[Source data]
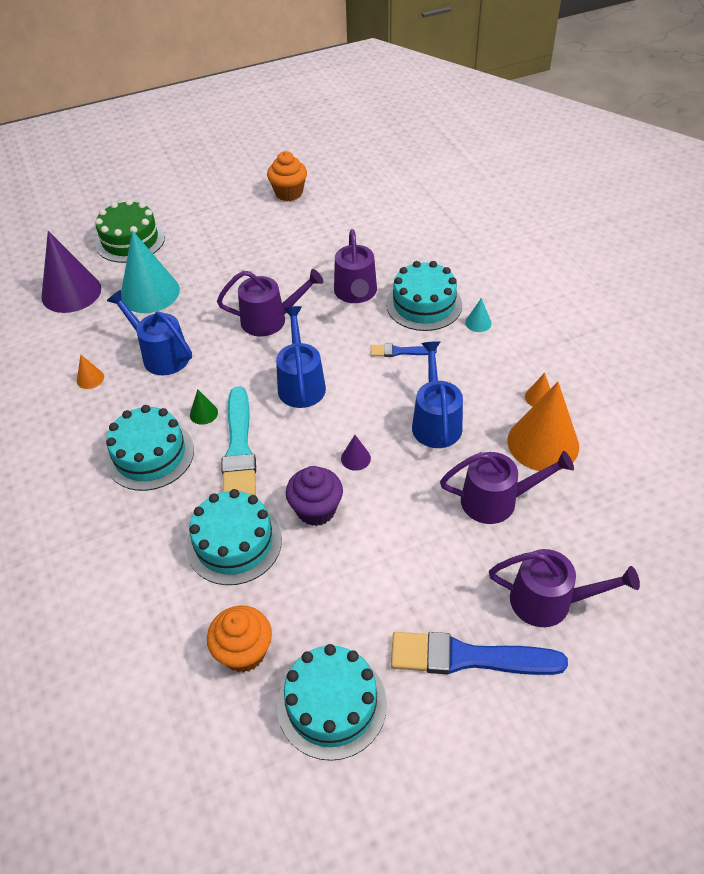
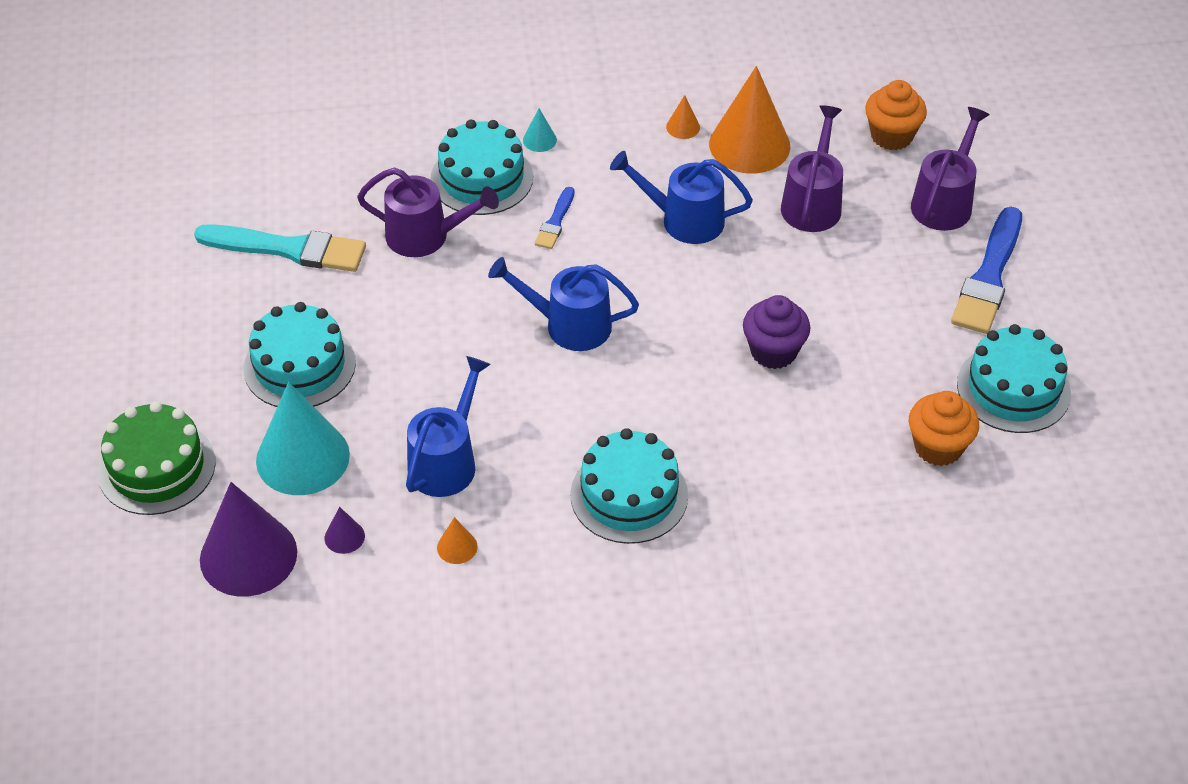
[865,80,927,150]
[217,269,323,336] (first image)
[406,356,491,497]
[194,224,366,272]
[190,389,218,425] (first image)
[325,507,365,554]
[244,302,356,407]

Work request
Please copy every line in the entries where "image" appears.

Completed task
[217,269,323,336] (first image)
[190,389,218,425] (first image)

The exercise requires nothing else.